Word for word, the listing below should be printed again.

-=-=-=-=-

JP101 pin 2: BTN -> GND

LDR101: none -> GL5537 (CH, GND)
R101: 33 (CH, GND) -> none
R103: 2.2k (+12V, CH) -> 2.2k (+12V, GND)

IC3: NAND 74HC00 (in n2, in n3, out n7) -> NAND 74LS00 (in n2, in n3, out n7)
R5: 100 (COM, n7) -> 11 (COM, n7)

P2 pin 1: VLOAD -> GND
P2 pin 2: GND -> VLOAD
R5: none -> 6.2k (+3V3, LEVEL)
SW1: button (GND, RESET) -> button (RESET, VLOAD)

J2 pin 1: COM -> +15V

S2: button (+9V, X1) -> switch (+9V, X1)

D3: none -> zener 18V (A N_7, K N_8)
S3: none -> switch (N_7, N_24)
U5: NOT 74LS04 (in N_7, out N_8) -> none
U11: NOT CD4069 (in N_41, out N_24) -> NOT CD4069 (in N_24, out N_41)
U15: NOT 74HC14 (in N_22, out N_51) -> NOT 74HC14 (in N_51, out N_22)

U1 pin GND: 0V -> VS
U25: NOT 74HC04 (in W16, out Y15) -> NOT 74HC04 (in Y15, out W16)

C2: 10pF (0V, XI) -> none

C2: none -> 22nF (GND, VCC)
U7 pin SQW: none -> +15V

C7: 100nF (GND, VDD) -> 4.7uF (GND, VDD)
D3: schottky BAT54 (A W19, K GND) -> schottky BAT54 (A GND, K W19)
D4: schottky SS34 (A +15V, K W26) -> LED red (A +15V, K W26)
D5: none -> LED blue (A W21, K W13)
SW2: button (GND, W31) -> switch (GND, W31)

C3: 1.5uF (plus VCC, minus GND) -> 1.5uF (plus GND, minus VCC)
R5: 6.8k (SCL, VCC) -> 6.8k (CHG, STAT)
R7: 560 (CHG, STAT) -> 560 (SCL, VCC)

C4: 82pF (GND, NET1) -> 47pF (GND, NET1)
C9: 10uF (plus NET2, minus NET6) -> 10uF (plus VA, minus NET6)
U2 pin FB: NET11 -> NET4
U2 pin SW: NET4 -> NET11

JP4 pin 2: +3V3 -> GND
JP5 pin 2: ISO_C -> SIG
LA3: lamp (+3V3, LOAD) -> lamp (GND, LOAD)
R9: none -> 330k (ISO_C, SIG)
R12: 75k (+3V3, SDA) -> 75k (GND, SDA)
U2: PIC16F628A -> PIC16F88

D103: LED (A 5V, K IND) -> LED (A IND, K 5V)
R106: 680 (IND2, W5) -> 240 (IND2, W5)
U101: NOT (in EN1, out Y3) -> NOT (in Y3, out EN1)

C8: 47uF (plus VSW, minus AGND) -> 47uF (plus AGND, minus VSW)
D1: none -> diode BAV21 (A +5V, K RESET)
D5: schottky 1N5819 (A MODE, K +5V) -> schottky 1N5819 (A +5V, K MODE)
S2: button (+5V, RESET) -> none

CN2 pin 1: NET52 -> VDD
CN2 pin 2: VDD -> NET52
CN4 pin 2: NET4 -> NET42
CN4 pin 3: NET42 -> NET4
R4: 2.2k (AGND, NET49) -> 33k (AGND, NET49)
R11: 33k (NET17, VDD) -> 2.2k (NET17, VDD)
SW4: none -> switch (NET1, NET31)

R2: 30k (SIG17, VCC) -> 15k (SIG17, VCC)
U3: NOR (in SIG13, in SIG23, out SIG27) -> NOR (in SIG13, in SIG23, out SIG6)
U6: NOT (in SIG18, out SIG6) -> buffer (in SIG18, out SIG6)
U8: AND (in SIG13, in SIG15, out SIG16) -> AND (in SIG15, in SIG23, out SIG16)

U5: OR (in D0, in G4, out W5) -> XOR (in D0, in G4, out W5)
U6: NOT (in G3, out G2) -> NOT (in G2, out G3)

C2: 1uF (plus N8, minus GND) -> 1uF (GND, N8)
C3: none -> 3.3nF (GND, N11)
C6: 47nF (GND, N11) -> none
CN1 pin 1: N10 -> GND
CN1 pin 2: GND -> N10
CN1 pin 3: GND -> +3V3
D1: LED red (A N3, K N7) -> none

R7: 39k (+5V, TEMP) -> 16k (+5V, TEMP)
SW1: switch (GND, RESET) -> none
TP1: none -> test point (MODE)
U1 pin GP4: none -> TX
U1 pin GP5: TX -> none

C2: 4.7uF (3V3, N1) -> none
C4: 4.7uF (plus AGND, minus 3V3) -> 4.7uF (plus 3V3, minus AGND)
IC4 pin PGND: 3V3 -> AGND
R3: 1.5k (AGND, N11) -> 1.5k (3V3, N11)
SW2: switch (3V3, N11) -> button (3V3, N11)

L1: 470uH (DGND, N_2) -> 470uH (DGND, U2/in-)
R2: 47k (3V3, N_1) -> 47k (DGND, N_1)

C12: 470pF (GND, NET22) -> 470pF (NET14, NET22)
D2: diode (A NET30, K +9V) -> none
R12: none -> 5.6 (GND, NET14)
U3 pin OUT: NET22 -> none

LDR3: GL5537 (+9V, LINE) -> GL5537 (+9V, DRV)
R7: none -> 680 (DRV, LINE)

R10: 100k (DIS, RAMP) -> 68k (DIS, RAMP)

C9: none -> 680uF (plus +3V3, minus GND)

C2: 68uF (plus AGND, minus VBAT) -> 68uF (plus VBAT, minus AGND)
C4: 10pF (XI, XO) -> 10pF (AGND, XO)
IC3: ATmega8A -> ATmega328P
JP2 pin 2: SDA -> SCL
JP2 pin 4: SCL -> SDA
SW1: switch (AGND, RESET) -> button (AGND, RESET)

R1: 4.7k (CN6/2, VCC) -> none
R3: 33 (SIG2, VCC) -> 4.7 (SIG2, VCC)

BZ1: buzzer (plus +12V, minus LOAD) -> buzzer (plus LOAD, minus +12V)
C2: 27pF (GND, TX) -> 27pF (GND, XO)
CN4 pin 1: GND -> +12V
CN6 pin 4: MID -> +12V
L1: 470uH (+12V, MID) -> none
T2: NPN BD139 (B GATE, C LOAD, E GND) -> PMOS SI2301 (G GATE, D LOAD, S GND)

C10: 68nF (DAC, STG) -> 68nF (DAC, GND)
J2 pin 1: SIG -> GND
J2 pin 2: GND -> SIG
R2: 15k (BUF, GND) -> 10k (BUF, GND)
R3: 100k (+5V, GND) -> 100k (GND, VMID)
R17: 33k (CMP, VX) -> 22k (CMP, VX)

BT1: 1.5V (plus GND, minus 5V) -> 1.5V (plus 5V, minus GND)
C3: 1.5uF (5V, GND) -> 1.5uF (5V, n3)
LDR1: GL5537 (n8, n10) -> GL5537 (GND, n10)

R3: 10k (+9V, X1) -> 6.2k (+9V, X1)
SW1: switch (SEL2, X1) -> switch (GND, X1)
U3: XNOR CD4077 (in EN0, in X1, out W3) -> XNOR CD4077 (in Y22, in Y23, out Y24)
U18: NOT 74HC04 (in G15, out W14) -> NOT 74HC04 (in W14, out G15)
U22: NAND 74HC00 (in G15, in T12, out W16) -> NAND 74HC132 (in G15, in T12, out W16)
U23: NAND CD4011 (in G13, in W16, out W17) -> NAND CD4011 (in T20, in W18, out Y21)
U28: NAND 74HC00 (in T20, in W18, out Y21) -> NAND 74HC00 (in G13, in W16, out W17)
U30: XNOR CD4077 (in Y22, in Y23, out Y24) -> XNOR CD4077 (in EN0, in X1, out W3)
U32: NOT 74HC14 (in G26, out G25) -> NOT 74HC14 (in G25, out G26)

-=-=-=-=-

* YOUR SOLUTION:
JP101 pin 2: BTN -> GND

LDR101: none -> GL5537 (CH, GND)
R101: 33 (CH, GND) -> none
R103: 2.2k (+12V, CH) -> 2.2k (+12V, GND)

IC3: NAND 74HC00 (in n2, in n3, out n7) -> NAND 74LS00 (in n2, in n3, out n7)
R5: 100 (COM, n7) -> 11 (COM, n7)

P2 pin 1: VLOAD -> GND
P2 pin 2: GND -> VLOAD
R5: none -> 6.2k (+3V3, LEVEL)
SW1: button (GND, RESET) -> button (RESET, VLOAD)

J2 pin 1: COM -> +15V

S2: button (+9V, X1) -> switch (+9V, X1)

D3: none -> zener 18V (A N_7, K N_8)
S3: none -> switch (N_7, N_24)
U5: NOT 74LS04 (in N_7, out N_8) -> none
U11: NOT CD4069 (in N_41, out N_24) -> NOT CD4069 (in N_24, out N_41)
U15: NOT 74HC14 (in N_22, out N_51) -> NOT 74HC14 (in N_51, out N_22)

U1 pin GND: 0V -> VS
U25: NOT 74HC04 (in W16, out Y15) -> NOT 74HC04 (in Y15, out W16)

C2: 10pF (0V, XI) -> none

C2: none -> 22nF (GND, VCC)
U7 pin SQW: none -> +15V

C7: 100nF (GND, VDD) -> 4.7uF (GND, VDD)
D3: schottky BAT54 (A W19, K GND) -> schottky BAT54 (A GND, K W19)
D4: schottky SS34 (A +15V, K W26) -> LED red (A +15V, K W26)
D5: none -> LED blue (A W21, K W13)
SW2: button (GND, W31) -> switch (GND, W31)

C3: 1.5uF (plus VCC, minus GND) -> 1.5uF (plus GND, minus VCC)
R5: 6.8k (SCL, VCC) -> 6.8k (CHG, STAT)
R7: 560 (CHG, STAT) -> 560 (SCL, VCC)

C4: 82pF (GND, NET1) -> 47pF (GND, NET1)
C9: 10uF (plus NET2, minus NET6) -> 10uF (plus VA, minus NET6)
U2 pin FB: NET11 -> NET4
U2 pin SW: NET4 -> NET11

JP4 pin 2: +3V3 -> GND
JP5 pin 2: ISO_C -> SIG
LA3: lamp (+3V3, LOAD) -> lamp (GND, LOAD)
R9: none -> 330k (ISO_C, SIG)
R12: 75k (+3V3, SDA) -> 75k (GND, SDA)
U2: PIC16F628A -> PIC16F88

D103: LED (A 5V, K IND) -> LED (A IND, K 5V)
R106: 680 (IND2, W5) -> 240 (IND2, W5)
U101: NOT (in EN1, out Y3) -> NOT (in Y3, out EN1)

C8: 47uF (plus VSW, minus AGND) -> 47uF (plus AGND, minus VSW)
D1: none -> diode BAV21 (A +5V, K RESET)
D5: schottky 1N5819 (A MODE, K +5V) -> schottky 1N5819 (A +5V, K MODE)
S2: button (+5V, RESET) -> none

CN2 pin 1: NET52 -> VDD
CN2 pin 2: VDD -> NET52
CN4 pin 2: NET4 -> NET42
CN4 pin 3: NET42 -> NET4
R4: 2.2k (AGND, NET49) -> 33k (AGND, NET49)
R11: 33k (NET17, VDD) -> 2.2k (NET17, VDD)
SW4: none -> switch (NET1, NET31)

R2: 30k (SIG17, VCC) -> 15k (SIG17, VCC)
U3: NOR (in SIG13, in SIG23, out SIG27) -> NOR (in SIG13, in SIG23, out SIG6)
U6: NOT (in SIG18, out SIG6) -> buffer (in SIG18, out SIG6)
U8: AND (in SIG13, in SIG15, out SIG16) -> AND (in SIG15, in SIG23, out SIG16)

U5: OR (in D0, in G4, out W5) -> XOR (in D0, in G4, out W5)
U6: NOT (in G3, out G2) -> NOT (in G2, out G3)

C2: 1uF (plus N8, minus GND) -> 1uF (GND, N8)
C3: none -> 3.3nF (GND, N11)
C6: 47nF (GND, N11) -> none
CN1 pin 1: N10 -> GND
CN1 pin 2: GND -> N10
CN1 pin 3: GND -> +3V3
D1: LED red (A N3, K N7) -> none

R7: 39k (+5V, TEMP) -> 16k (+5V, TEMP)
SW1: switch (GND, RESET) -> none
TP1: none -> test point (MODE)
U1 pin GP4: none -> TX
U1 pin GP5: TX -> none

C2: 4.7uF (3V3, N1) -> none
C4: 4.7uF (plus AGND, minus 3V3) -> 4.7uF (plus 3V3, minus AGND)
IC4 pin PGND: 3V3 -> AGND
R3: 1.5k (AGND, N11) -> 1.5k (3V3, N11)
SW2: switch (3V3, N11) -> button (3V3, N11)

L1: 470uH (DGND, N_2) -> 470uH (DGND, U2/in-)
R2: 47k (3V3, N_1) -> 47k (DGND, N_1)

C12: 470pF (GND, NET22) -> 470pF (NET14, NET22)
D2: diode (A NET30, K +9V) -> none
R12: none -> 5.6 (GND, NET14)
U3 pin OUT: NET22 -> none

LDR3: GL5537 (+9V, LINE) -> GL5537 (+9V, DRV)
R7: none -> 680 (DRV, LINE)

R10: 100k (DIS, RAMP) -> 68k (DIS, RAMP)

C9: none -> 680uF (plus +3V3, minus GND)

C2: 68uF (plus AGND, minus VBAT) -> 68uF (plus VBAT, minus AGND)
C4: 10pF (XI, XO) -> 10pF (AGND, XO)
IC3: ATmega8A -> ATmega328P
JP2 pin 2: SDA -> SCL
JP2 pin 4: SCL -> SDA
SW1: switch (AGND, RESET) -> button (AGND, RESET)

R1: 4.7k (CN6/2, VCC) -> none
R3: 33 (SIG2, VCC) -> 4.7 (SIG2, VCC)

BZ1: buzzer (plus +12V, minus LOAD) -> buzzer (plus LOAD, minus +12V)
C2: 27pF (GND, TX) -> 27pF (GND, XO)
CN4 pin 1: GND -> +12V
CN6 pin 4: MID -> +12V
L1: 470uH (+12V, MID) -> none
T2: NPN BD139 (B GATE, C LOAD, E GND) -> PMOS SI2301 (G GATE, D LOAD, S GND)

C10: 68nF (DAC, STG) -> 68nF (DAC, GND)
J2 pin 1: SIG -> GND
J2 pin 2: GND -> SIG
R2: 15k (BUF, GND) -> 10k (BUF, GND)
R3: 100k (+5V, GND) -> 100k (GND, VMID)
R17: 33k (CMP, VX) -> 22k (CMP, VX)

BT1: 1.5V (plus GND, minus 5V) -> 1.5V (plus 5V, minus GND)
C3: 1.5uF (5V, GND) -> 1.5uF (5V, n3)
LDR1: GL5537 (n8, n10) -> GL5537 (GND, n10)

R3: 10k (+9V, X1) -> 6.2k (+9V, X1)
SW1: switch (SEL2, X1) -> switch (GND, X1)
U3: XNOR CD4077 (in EN0, in X1, out W3) -> XNOR CD4077 (in Y22, in Y23, out Y24)
U18: NOT 74HC04 (in G15, out W14) -> NOT 74HC04 (in W14, out G15)
U22: NAND 74HC00 (in G15, in T12, out W16) -> NAND 74HC132 (in G15, in T12, out W16)
U23: NAND CD4011 (in G13, in W16, out W17) -> NAND CD4011 (in T20, in W18, out Y21)
U28: NAND 74HC00 (in T20, in W18, out Y21) -> NAND 74HC00 (in G13, in W16, out W17)
U30: XNOR CD4077 (in Y22, in Y23, out Y24) -> XNOR CD4077 (in EN0, in X1, out W3)
U32: NOT 74HC14 (in G26, out G25) -> NOT 74HC14 (in G25, out G26)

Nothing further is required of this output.